Work required: In the records below, find the line containing "purple dumbbell: 4 -> 6", then copy that line and all lines after it, exactly, omitting every picture.

Available data:

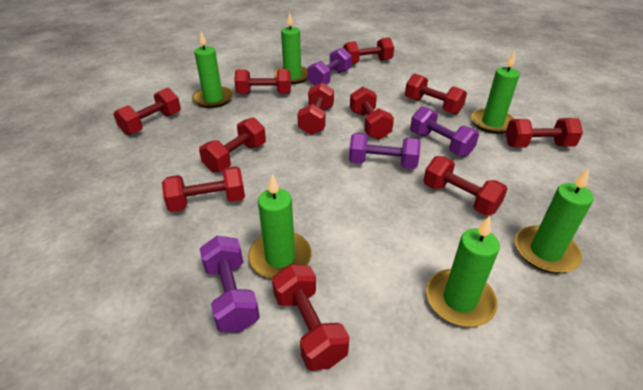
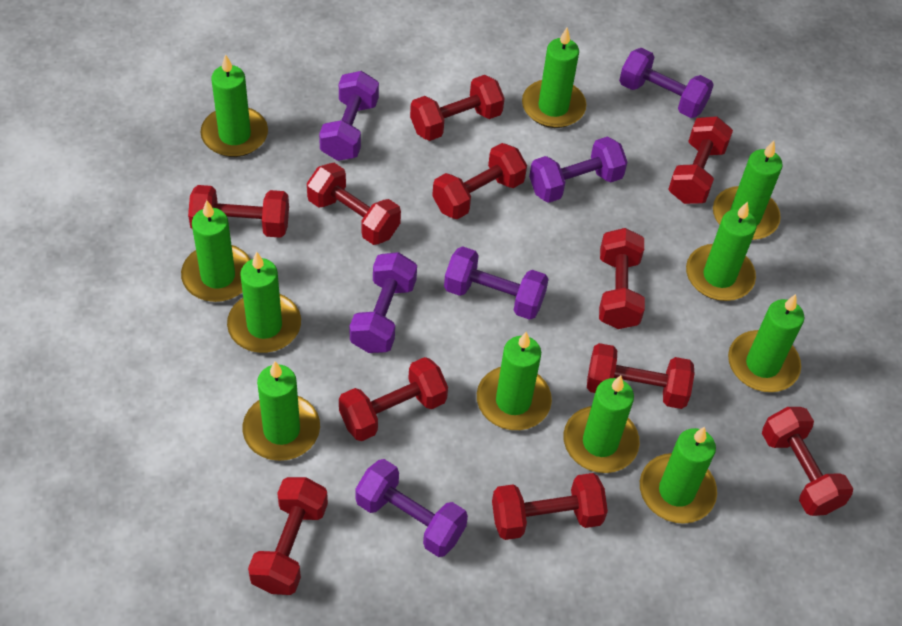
green candle: 6 -> 11
purple dumbbell: 4 -> 6

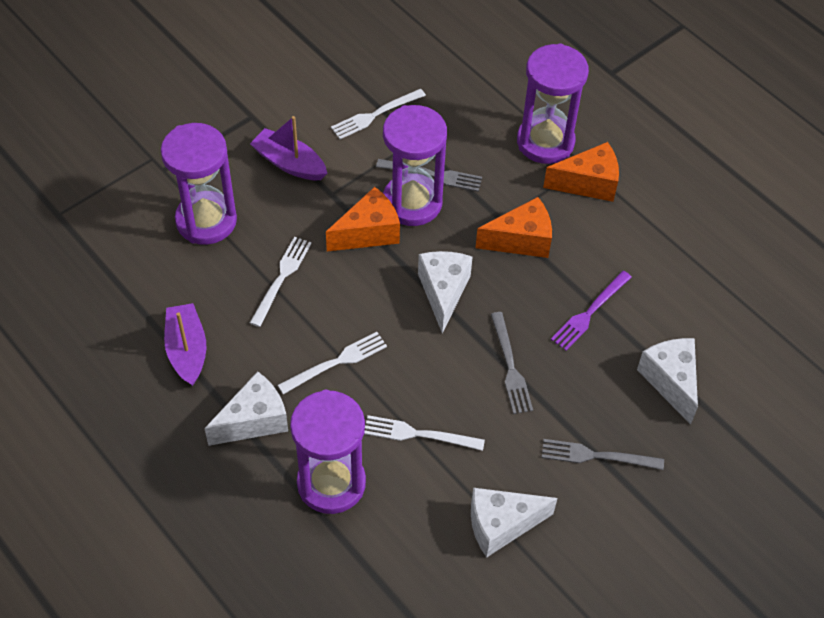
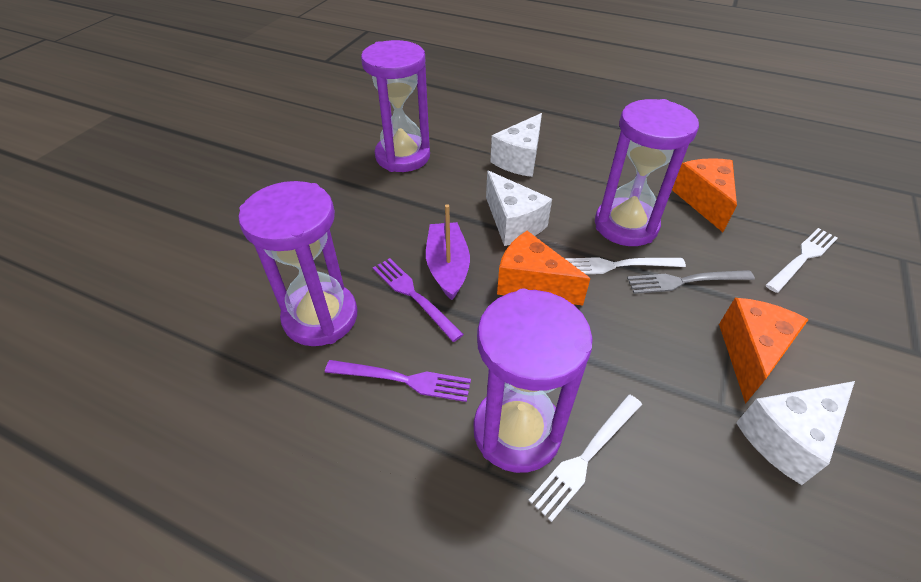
grey fork: 3 -> 1
purple boat: 2 -> 1
purple fork: 1 -> 2
white cheese: 4 -> 3
white fork: 4 -> 3

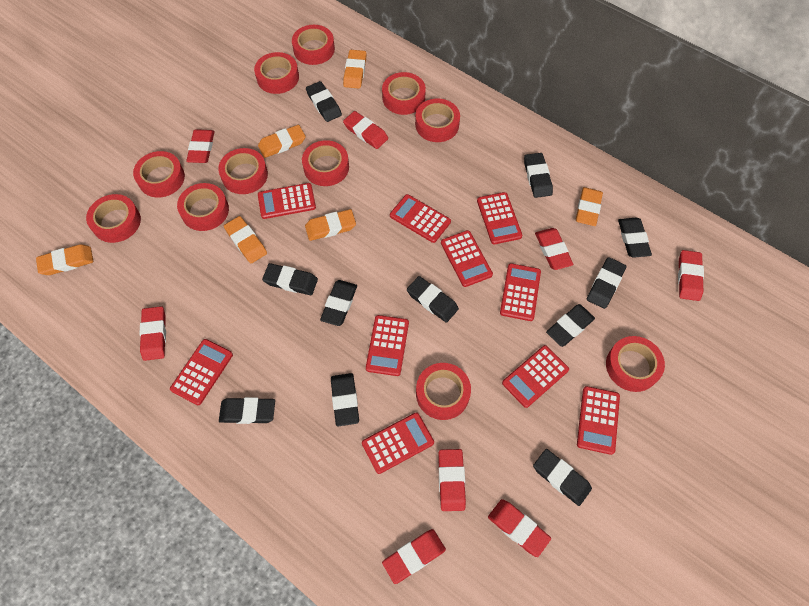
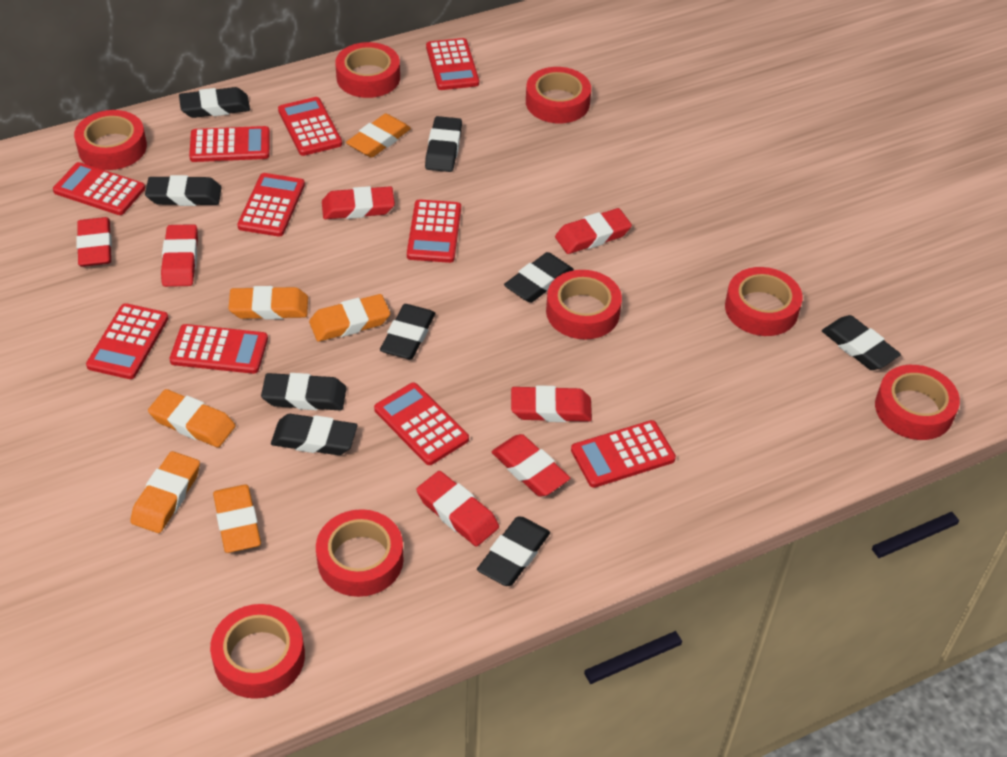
black eraser: 11 -> 9
red eraser: 8 -> 7
red tape: 11 -> 8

Task answer:
purple dumbbell: 4 -> 6

grey fork: 3 -> 1
purple boat: 2 -> 1
purple fork: 1 -> 2
white cheese: 4 -> 3
white fork: 4 -> 3

black eraser: 11 -> 9
red eraser: 8 -> 7
red tape: 11 -> 8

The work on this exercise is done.